(Supplied material):
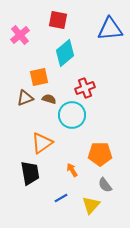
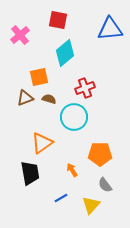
cyan circle: moved 2 px right, 2 px down
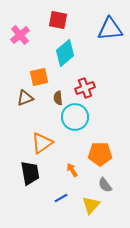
brown semicircle: moved 9 px right, 1 px up; rotated 112 degrees counterclockwise
cyan circle: moved 1 px right
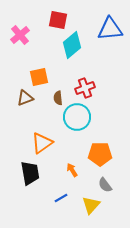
cyan diamond: moved 7 px right, 8 px up
cyan circle: moved 2 px right
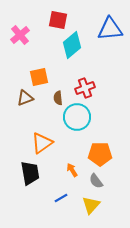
gray semicircle: moved 9 px left, 4 px up
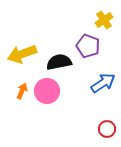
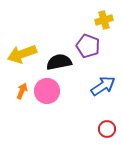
yellow cross: rotated 18 degrees clockwise
blue arrow: moved 3 px down
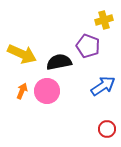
yellow arrow: rotated 136 degrees counterclockwise
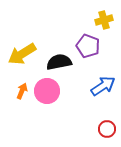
yellow arrow: rotated 124 degrees clockwise
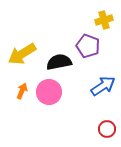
pink circle: moved 2 px right, 1 px down
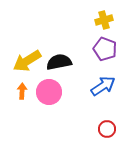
purple pentagon: moved 17 px right, 3 px down
yellow arrow: moved 5 px right, 7 px down
orange arrow: rotated 21 degrees counterclockwise
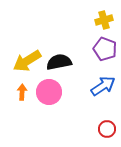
orange arrow: moved 1 px down
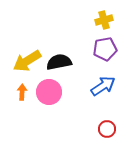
purple pentagon: rotated 30 degrees counterclockwise
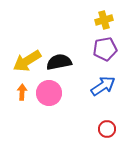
pink circle: moved 1 px down
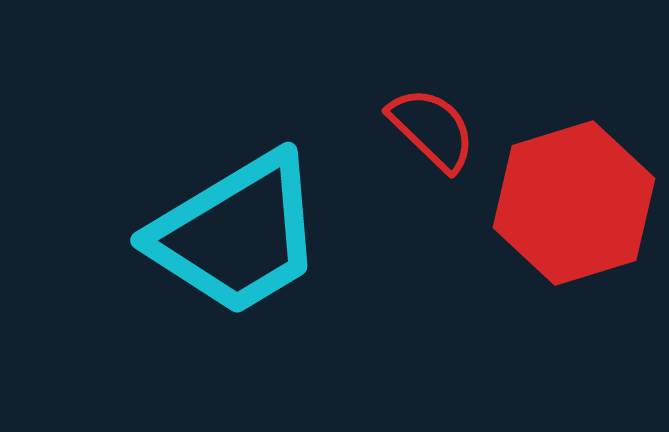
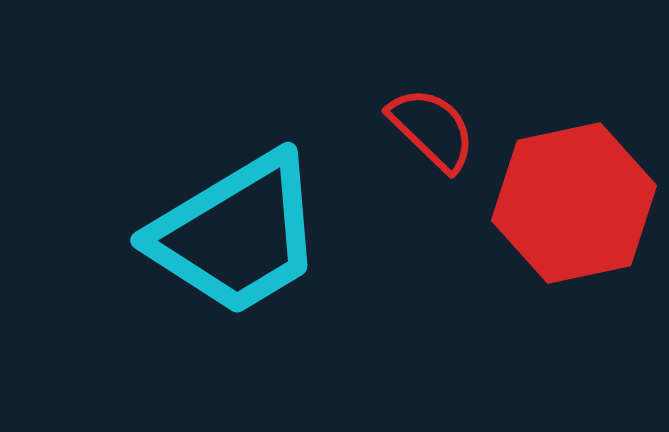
red hexagon: rotated 5 degrees clockwise
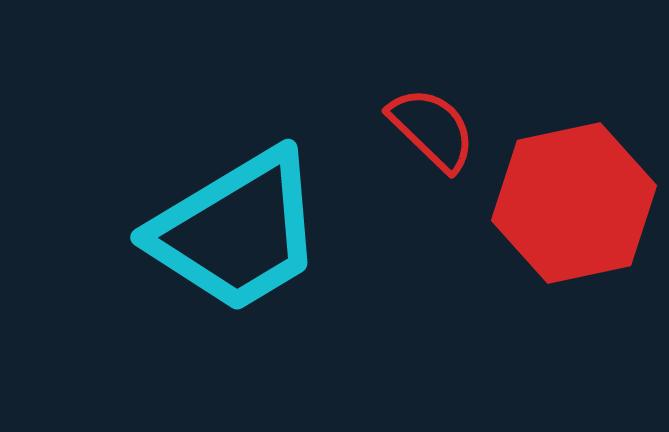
cyan trapezoid: moved 3 px up
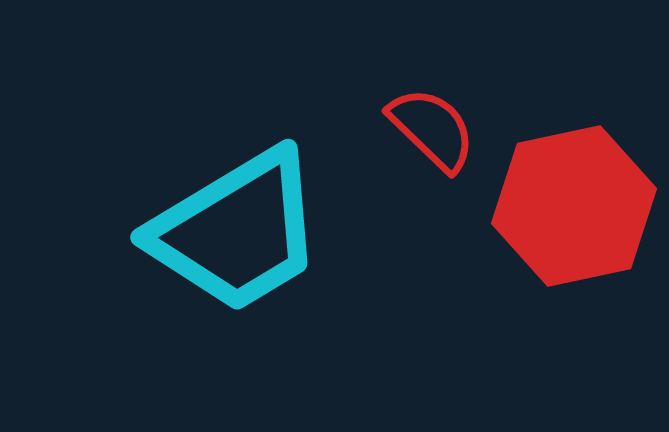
red hexagon: moved 3 px down
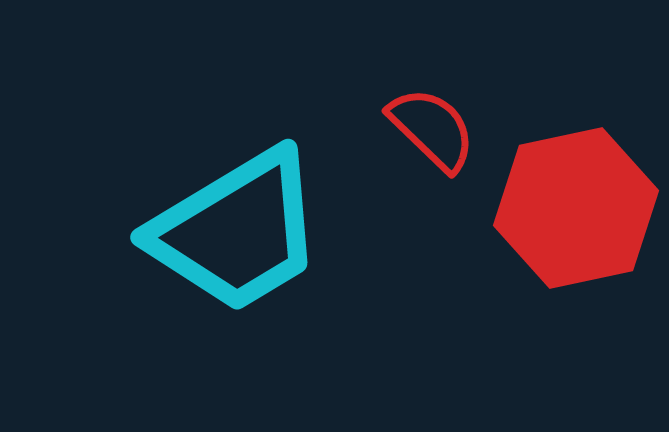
red hexagon: moved 2 px right, 2 px down
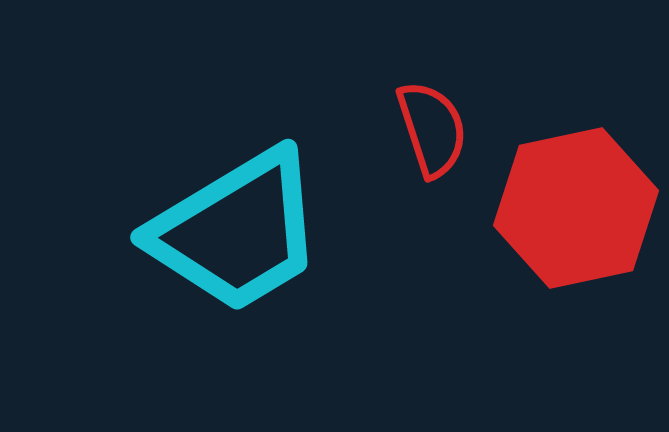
red semicircle: rotated 28 degrees clockwise
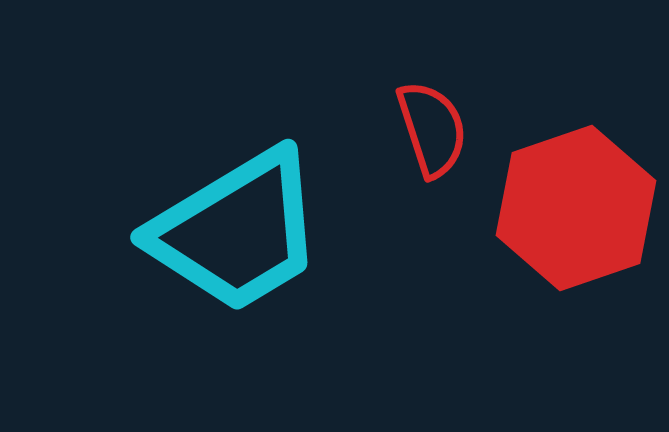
red hexagon: rotated 7 degrees counterclockwise
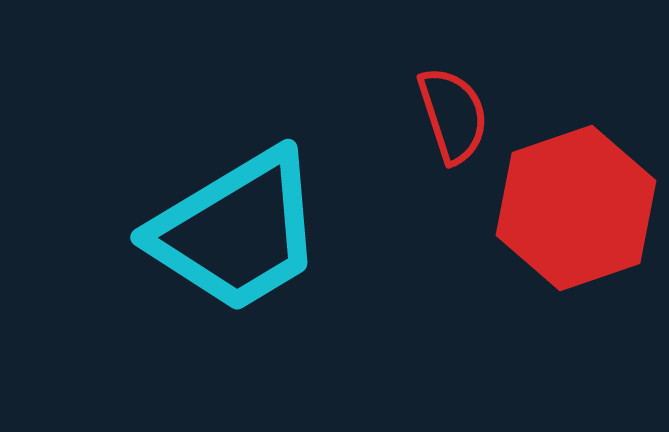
red semicircle: moved 21 px right, 14 px up
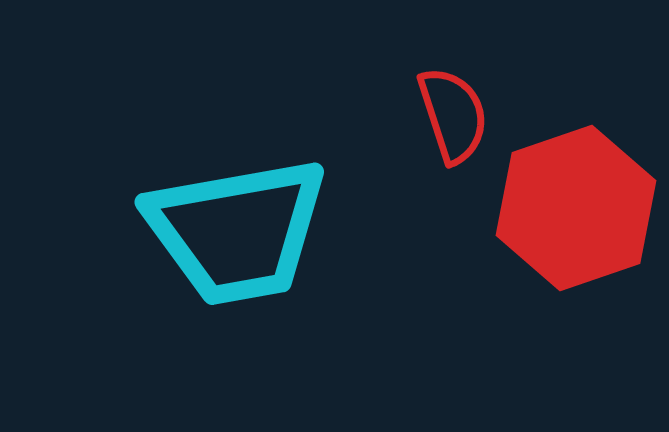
cyan trapezoid: rotated 21 degrees clockwise
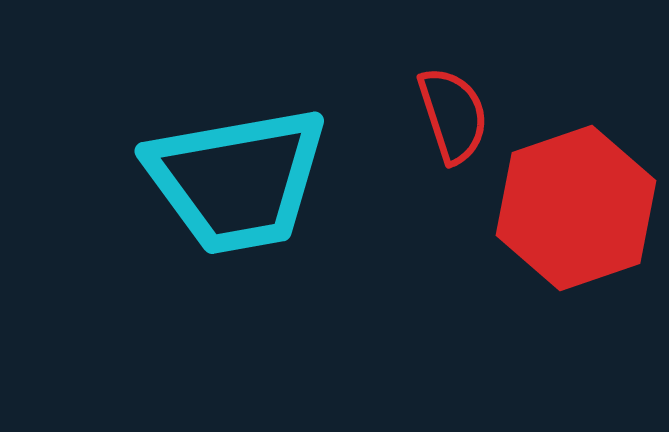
cyan trapezoid: moved 51 px up
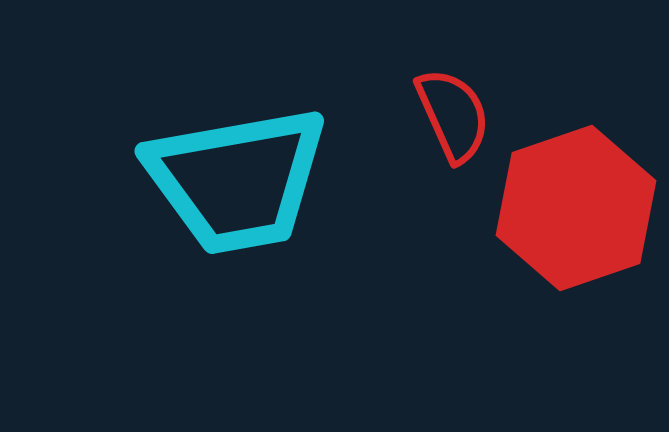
red semicircle: rotated 6 degrees counterclockwise
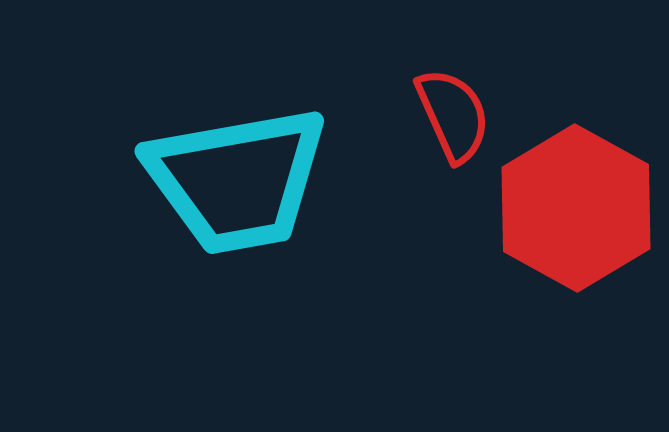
red hexagon: rotated 12 degrees counterclockwise
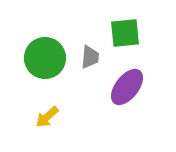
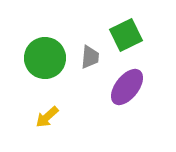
green square: moved 1 px right, 2 px down; rotated 20 degrees counterclockwise
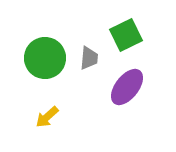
gray trapezoid: moved 1 px left, 1 px down
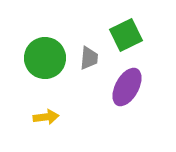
purple ellipse: rotated 9 degrees counterclockwise
yellow arrow: moved 1 px left; rotated 145 degrees counterclockwise
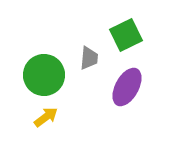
green circle: moved 1 px left, 17 px down
yellow arrow: rotated 30 degrees counterclockwise
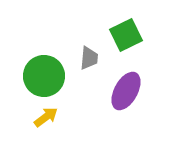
green circle: moved 1 px down
purple ellipse: moved 1 px left, 4 px down
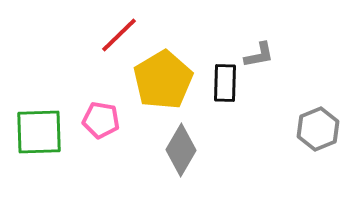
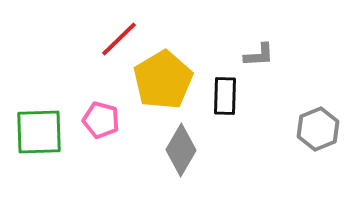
red line: moved 4 px down
gray L-shape: rotated 8 degrees clockwise
black rectangle: moved 13 px down
pink pentagon: rotated 6 degrees clockwise
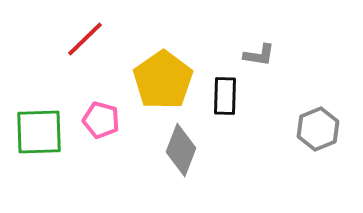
red line: moved 34 px left
gray L-shape: rotated 12 degrees clockwise
yellow pentagon: rotated 4 degrees counterclockwise
gray diamond: rotated 9 degrees counterclockwise
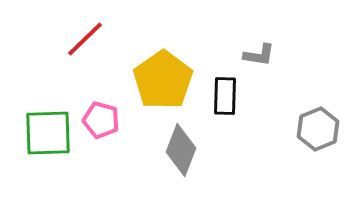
green square: moved 9 px right, 1 px down
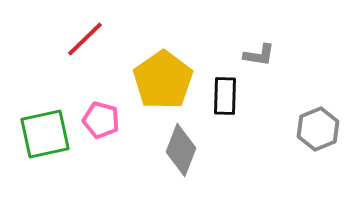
green square: moved 3 px left, 1 px down; rotated 10 degrees counterclockwise
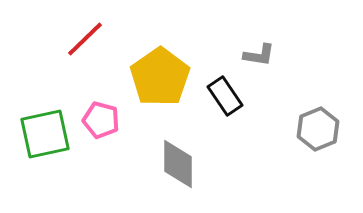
yellow pentagon: moved 3 px left, 3 px up
black rectangle: rotated 36 degrees counterclockwise
gray diamond: moved 3 px left, 14 px down; rotated 21 degrees counterclockwise
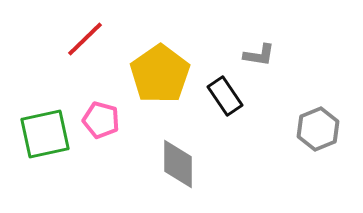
yellow pentagon: moved 3 px up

(Your objective):
Can you reproduce all the lines above with "red hexagon" replaced by "crimson hexagon" every time it appears, keeping everything else the same? Leave the pictures out of your answer.

(Worked answer):
cyan circle: moved 2 px right, 2 px down
brown semicircle: moved 9 px right, 1 px up; rotated 112 degrees counterclockwise
cyan circle: moved 1 px right
cyan diamond: moved 7 px right, 8 px up
cyan circle: moved 2 px right
gray semicircle: moved 9 px left, 4 px up
yellow cross: rotated 18 degrees clockwise
blue arrow: moved 3 px down
yellow arrow: rotated 136 degrees counterclockwise
yellow arrow: rotated 124 degrees clockwise
pink circle: moved 2 px right, 1 px down
purple pentagon: moved 17 px right, 3 px down
yellow arrow: moved 5 px right, 7 px down
orange arrow: rotated 21 degrees counterclockwise
orange arrow: moved 1 px down
purple pentagon: rotated 30 degrees counterclockwise
pink circle: moved 1 px down
crimson hexagon: rotated 5 degrees clockwise
cyan trapezoid: moved 3 px up
crimson hexagon: moved 3 px down
crimson hexagon: moved 2 px right, 2 px down
red semicircle: rotated 28 degrees clockwise
crimson hexagon: rotated 7 degrees counterclockwise
red semicircle: moved 21 px right, 14 px up
cyan trapezoid: rotated 21 degrees clockwise
cyan trapezoid: moved 51 px up
red semicircle: rotated 6 degrees counterclockwise
crimson hexagon: rotated 12 degrees counterclockwise
green square: moved 1 px right, 2 px down; rotated 20 degrees counterclockwise
gray trapezoid: moved 1 px left, 1 px down
purple ellipse: rotated 9 degrees counterclockwise
yellow arrow: moved 1 px left; rotated 145 degrees counterclockwise
green circle: moved 1 px left, 17 px down
yellow arrow: rotated 30 degrees counterclockwise
green circle: moved 1 px down
purple ellipse: moved 1 px left, 4 px down
red line: moved 4 px down
gray L-shape: rotated 8 degrees clockwise
black rectangle: moved 13 px down
pink pentagon: rotated 6 degrees clockwise
red line: moved 34 px left
gray L-shape: rotated 12 degrees clockwise
yellow pentagon: rotated 4 degrees counterclockwise
gray diamond: rotated 9 degrees counterclockwise
green square: moved 9 px right, 1 px down
green square: moved 3 px left, 1 px down; rotated 10 degrees counterclockwise
yellow pentagon: moved 3 px left, 3 px up
black rectangle: rotated 36 degrees counterclockwise
gray diamond: moved 3 px left, 14 px down; rotated 21 degrees counterclockwise
yellow pentagon: moved 3 px up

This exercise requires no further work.